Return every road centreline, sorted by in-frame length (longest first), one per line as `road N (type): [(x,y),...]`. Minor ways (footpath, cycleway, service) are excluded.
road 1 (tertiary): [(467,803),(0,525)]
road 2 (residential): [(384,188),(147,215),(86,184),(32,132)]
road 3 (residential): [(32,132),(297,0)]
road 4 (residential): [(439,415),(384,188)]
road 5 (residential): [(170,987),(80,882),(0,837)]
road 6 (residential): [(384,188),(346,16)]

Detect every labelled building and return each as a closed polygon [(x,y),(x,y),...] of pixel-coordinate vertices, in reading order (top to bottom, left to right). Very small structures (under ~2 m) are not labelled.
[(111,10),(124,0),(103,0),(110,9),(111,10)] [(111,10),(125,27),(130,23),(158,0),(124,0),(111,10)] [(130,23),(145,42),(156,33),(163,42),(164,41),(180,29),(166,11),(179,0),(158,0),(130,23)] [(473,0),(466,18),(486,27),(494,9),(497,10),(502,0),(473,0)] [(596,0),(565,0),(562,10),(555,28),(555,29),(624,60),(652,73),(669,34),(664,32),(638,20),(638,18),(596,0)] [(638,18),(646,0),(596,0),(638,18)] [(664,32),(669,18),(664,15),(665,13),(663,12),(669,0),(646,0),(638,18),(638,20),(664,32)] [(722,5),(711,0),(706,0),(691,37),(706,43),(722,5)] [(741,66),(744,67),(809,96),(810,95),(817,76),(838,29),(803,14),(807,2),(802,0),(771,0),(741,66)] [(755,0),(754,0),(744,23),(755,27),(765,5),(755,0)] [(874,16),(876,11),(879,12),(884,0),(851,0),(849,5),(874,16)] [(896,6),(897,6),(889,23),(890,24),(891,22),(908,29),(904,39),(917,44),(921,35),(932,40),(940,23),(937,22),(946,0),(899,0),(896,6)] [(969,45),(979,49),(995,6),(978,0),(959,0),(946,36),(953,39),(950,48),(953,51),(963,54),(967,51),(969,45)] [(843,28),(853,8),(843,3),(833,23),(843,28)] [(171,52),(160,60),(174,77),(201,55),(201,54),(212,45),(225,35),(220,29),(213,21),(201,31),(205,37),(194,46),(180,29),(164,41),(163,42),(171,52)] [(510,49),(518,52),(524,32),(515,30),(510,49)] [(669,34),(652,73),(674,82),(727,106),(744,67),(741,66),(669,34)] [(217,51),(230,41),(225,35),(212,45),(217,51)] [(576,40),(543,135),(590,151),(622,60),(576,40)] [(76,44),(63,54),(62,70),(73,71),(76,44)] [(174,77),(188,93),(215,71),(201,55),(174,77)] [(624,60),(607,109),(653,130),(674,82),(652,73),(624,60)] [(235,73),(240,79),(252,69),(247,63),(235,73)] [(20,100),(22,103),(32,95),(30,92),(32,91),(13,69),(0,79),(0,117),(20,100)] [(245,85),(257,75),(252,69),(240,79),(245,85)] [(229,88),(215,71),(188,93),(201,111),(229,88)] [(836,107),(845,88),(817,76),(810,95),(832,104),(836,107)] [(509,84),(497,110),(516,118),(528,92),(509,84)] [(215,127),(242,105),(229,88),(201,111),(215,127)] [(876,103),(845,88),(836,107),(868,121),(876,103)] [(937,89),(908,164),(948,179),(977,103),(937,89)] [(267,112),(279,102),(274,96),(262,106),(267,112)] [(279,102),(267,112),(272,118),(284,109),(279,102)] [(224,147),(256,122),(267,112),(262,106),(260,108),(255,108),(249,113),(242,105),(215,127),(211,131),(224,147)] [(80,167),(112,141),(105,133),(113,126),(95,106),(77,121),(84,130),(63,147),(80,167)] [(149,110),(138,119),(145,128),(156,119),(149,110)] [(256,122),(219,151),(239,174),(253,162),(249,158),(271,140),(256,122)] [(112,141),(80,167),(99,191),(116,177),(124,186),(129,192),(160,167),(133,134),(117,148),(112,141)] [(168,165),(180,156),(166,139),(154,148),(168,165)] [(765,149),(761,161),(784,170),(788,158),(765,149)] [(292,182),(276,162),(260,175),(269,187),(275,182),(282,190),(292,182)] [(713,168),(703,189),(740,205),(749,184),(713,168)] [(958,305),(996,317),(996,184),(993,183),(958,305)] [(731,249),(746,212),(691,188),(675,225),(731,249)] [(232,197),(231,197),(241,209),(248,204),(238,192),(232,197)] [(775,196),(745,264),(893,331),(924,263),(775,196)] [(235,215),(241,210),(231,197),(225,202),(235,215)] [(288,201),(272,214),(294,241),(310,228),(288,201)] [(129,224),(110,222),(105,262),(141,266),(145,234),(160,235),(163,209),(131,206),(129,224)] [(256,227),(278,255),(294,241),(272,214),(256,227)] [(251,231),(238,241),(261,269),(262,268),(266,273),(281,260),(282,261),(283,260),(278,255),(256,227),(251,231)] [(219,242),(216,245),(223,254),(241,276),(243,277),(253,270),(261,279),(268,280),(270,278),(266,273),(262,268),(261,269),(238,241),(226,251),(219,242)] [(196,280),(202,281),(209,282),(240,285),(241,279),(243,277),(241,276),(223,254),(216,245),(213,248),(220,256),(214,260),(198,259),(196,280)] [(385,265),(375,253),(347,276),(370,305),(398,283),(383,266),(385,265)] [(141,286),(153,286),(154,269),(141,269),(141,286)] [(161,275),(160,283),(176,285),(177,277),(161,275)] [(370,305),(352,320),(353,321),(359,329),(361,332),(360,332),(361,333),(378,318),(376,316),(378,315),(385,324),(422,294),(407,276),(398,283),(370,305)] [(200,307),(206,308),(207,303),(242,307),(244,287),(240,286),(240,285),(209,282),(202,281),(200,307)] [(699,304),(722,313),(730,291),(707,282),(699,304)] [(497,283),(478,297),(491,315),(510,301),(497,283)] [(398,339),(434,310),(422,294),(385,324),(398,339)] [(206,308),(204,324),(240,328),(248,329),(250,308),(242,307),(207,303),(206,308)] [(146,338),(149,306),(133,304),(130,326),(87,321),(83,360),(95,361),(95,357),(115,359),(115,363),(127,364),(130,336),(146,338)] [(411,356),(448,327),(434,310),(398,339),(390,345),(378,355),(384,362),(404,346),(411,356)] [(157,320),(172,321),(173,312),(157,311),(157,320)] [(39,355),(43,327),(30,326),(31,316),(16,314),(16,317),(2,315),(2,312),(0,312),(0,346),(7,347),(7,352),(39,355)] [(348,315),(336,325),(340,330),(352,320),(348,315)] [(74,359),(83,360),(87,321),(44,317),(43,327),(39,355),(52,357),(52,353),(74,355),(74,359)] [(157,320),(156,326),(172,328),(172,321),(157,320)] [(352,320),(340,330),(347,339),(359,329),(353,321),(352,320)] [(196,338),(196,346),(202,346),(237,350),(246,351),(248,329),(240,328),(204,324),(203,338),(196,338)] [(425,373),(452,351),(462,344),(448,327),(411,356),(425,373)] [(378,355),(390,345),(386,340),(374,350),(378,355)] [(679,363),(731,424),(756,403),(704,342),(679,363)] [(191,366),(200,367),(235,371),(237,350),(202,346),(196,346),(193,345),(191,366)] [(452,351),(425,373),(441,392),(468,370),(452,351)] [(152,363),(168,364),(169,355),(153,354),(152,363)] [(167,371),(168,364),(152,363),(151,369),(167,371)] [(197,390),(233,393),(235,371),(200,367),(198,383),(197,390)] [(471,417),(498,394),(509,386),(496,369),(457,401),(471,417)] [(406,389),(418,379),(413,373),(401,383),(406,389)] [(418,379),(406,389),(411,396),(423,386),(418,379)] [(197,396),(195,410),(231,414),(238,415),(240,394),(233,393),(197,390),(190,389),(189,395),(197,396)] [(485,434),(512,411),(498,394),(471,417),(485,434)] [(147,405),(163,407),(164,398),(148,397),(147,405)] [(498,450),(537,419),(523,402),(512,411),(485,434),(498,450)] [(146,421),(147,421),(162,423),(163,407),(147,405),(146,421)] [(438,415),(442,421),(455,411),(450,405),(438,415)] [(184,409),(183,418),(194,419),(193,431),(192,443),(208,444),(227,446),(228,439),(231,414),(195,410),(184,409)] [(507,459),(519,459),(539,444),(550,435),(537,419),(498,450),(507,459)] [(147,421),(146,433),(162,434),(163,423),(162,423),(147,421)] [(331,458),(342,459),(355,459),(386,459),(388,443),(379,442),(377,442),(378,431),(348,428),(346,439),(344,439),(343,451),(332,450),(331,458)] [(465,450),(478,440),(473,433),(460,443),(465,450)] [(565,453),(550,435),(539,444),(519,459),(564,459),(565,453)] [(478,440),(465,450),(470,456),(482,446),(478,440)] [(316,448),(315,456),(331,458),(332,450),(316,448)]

--

Take every line from the records above that has the word "road" and copy it.

| Completed task |
Return every road centreline, sorted by in-frame length (longest first), one per line as `road N (type): [(x,y),...]`. Minor ways (footpath, cycleway, service) are excluded.
road 1 (tertiary): [(467,803),(0,525)]
road 2 (residential): [(384,188),(147,215),(86,184),(32,132)]
road 3 (residential): [(32,132),(297,0)]
road 4 (residential): [(439,415),(384,188)]
road 5 (residential): [(170,987),(80,882),(0,837)]
road 6 (residential): [(384,188),(346,16)]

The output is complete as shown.